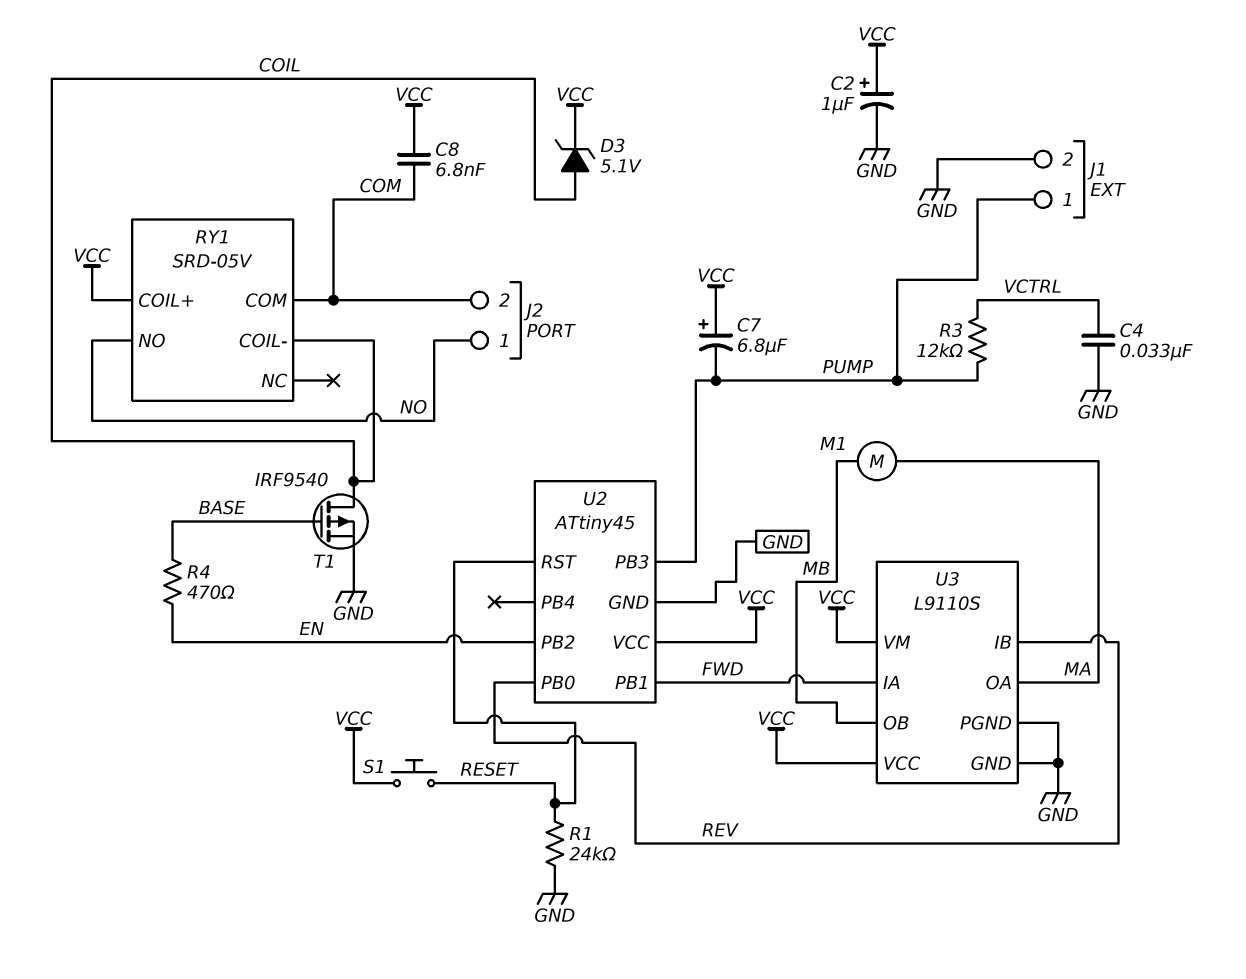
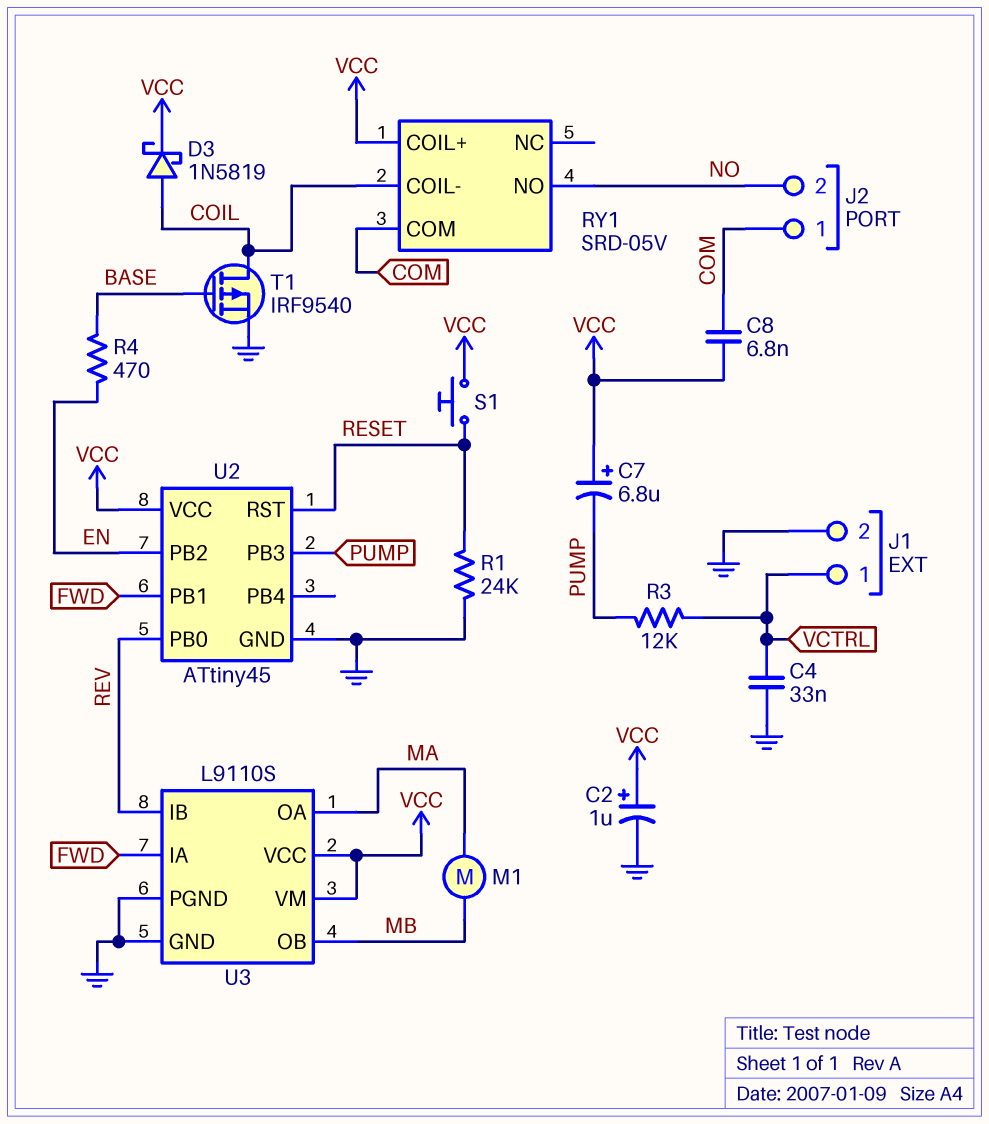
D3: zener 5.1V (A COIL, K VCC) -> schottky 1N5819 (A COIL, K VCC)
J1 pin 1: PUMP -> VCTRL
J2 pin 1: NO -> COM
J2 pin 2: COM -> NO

---

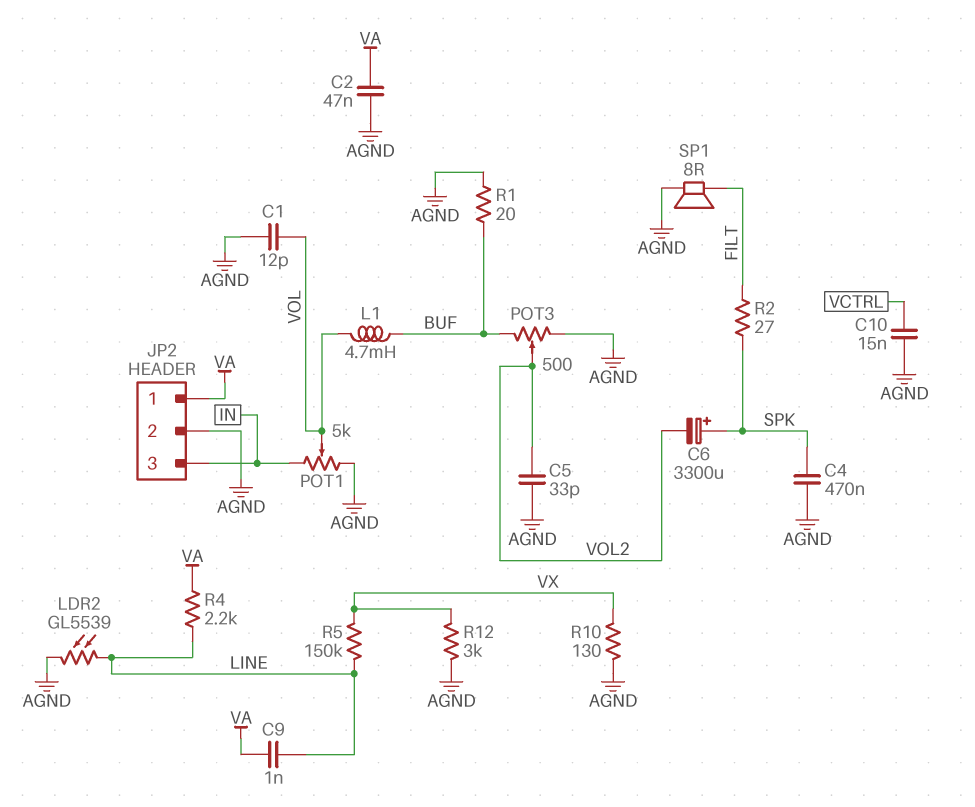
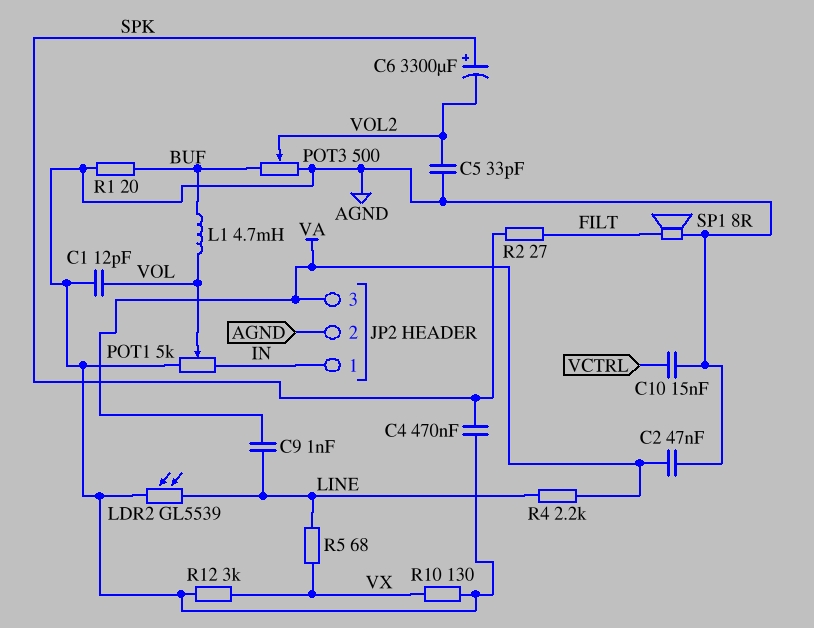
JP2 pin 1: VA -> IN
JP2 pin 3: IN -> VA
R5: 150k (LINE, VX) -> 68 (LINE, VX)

* * *

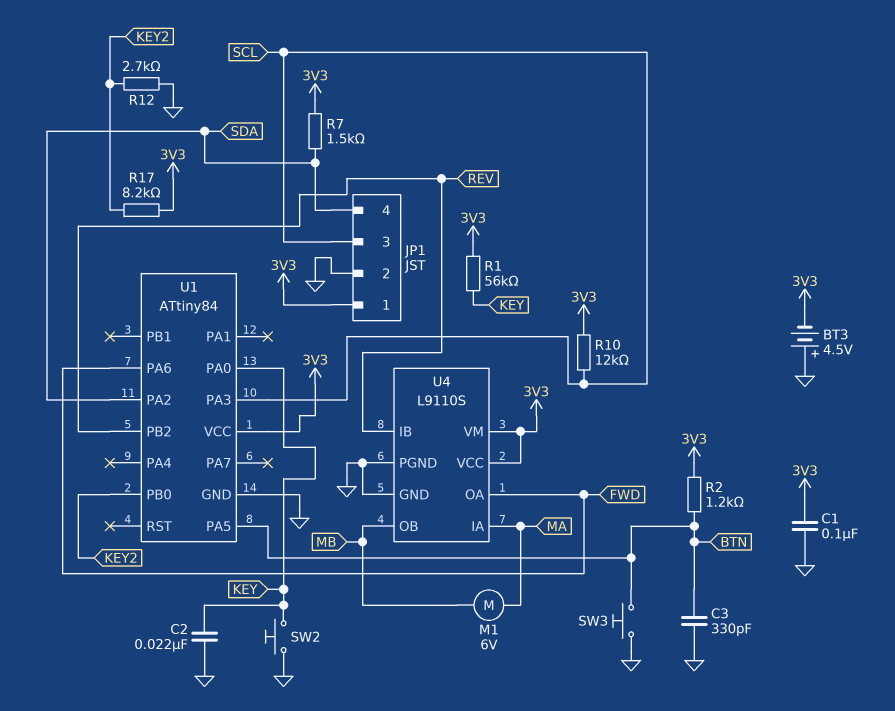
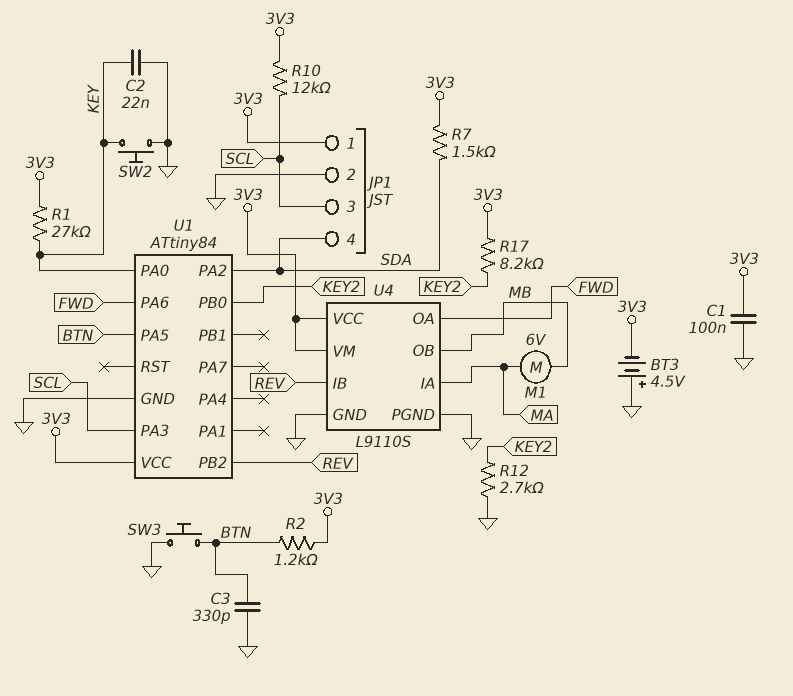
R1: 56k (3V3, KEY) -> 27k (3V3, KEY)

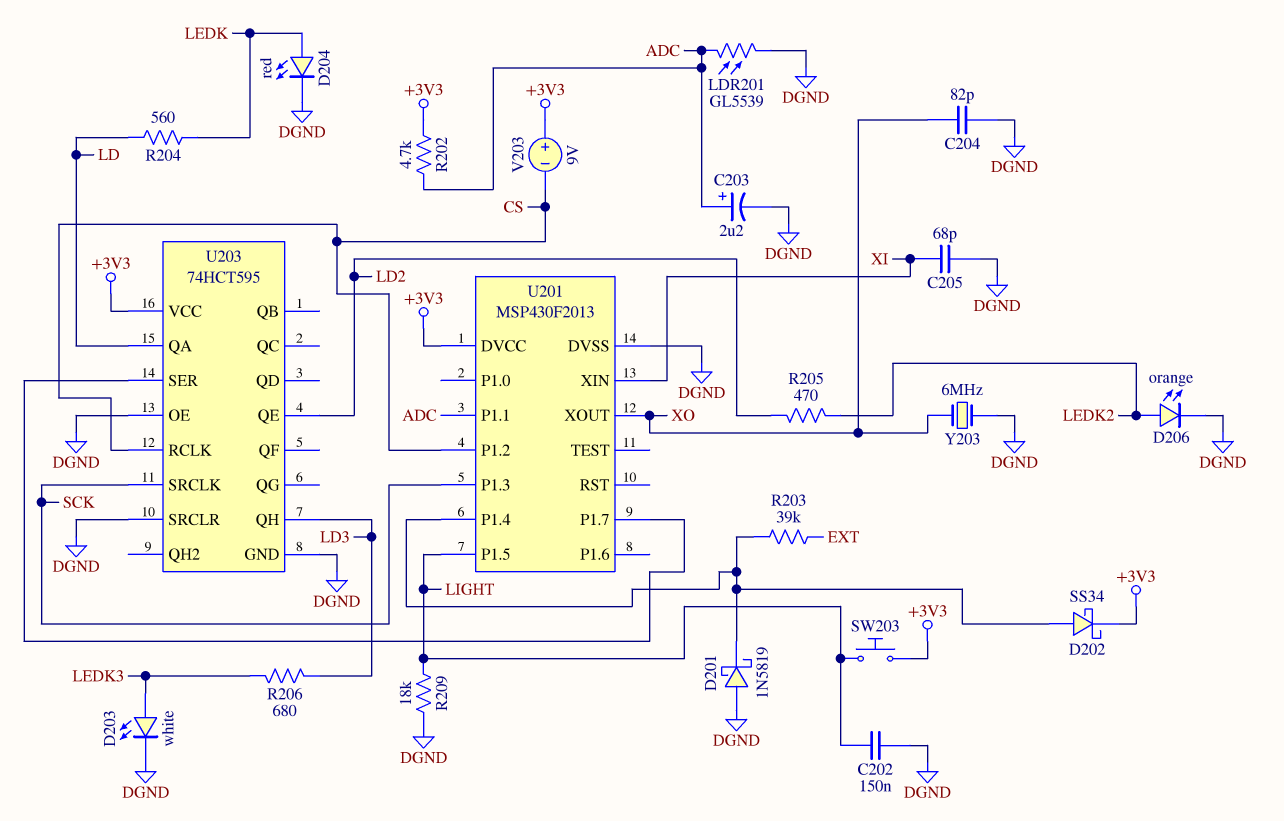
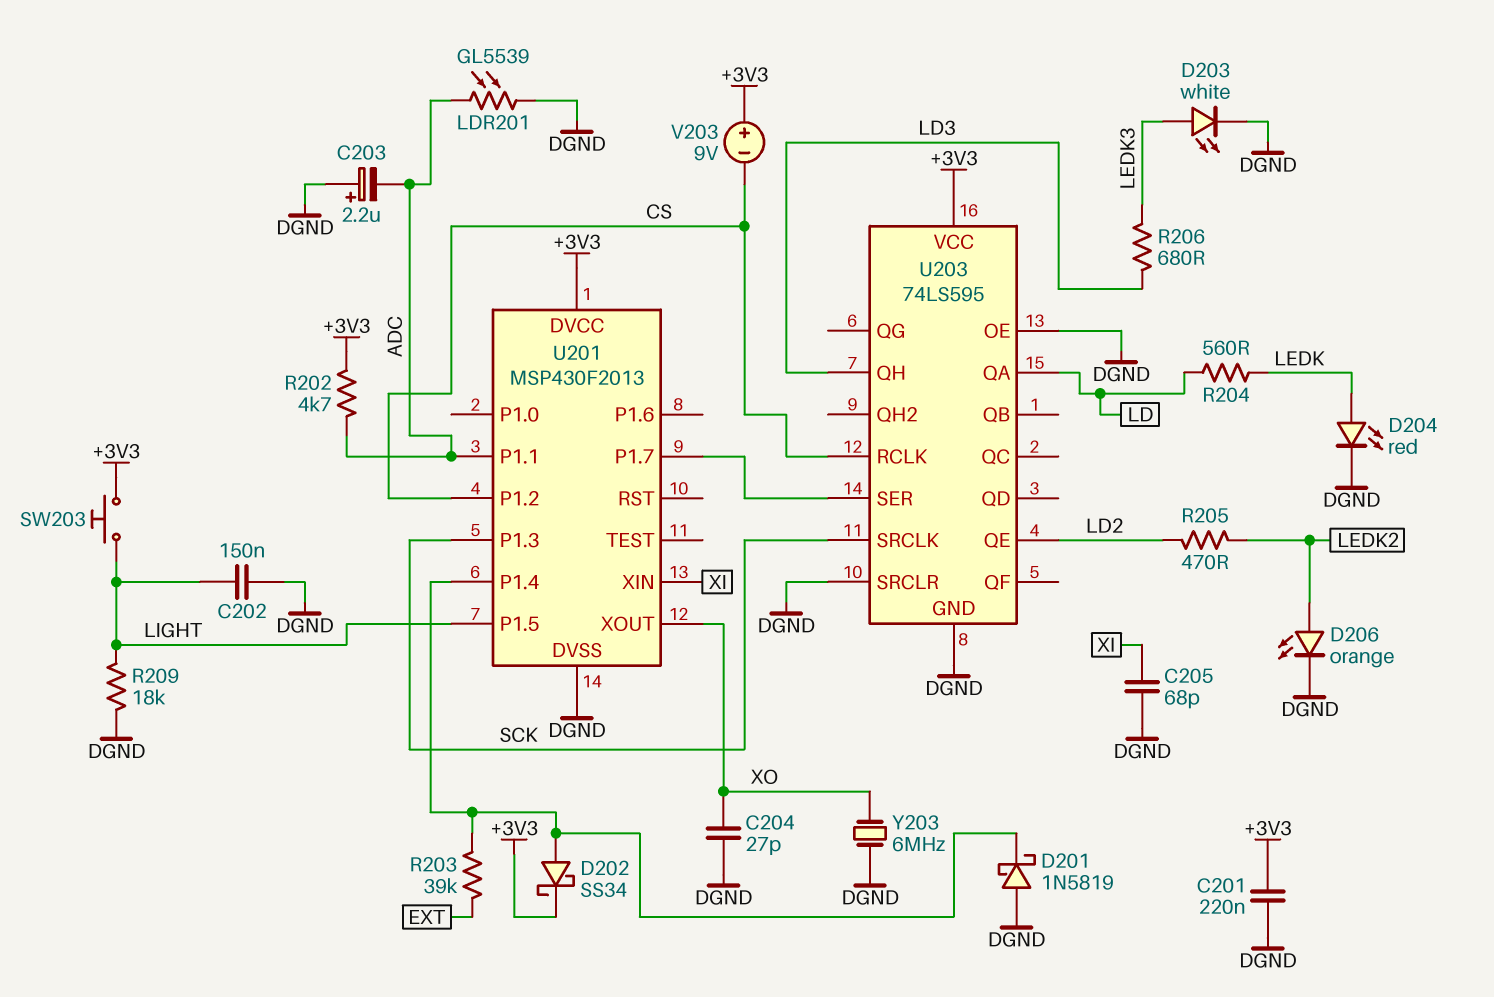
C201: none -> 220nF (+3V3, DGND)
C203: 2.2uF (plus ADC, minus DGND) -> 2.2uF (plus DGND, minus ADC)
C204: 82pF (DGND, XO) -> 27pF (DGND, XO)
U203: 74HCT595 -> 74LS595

Aim of the task> Within the data above, filter for lines containing the word "DGND" and copy each one.

Solved exercise>
C201: none -> 220nF (+3V3, DGND)
C203: 2.2uF (plus ADC, minus DGND) -> 2.2uF (plus DGND, minus ADC)
C204: 82pF (DGND, XO) -> 27pF (DGND, XO)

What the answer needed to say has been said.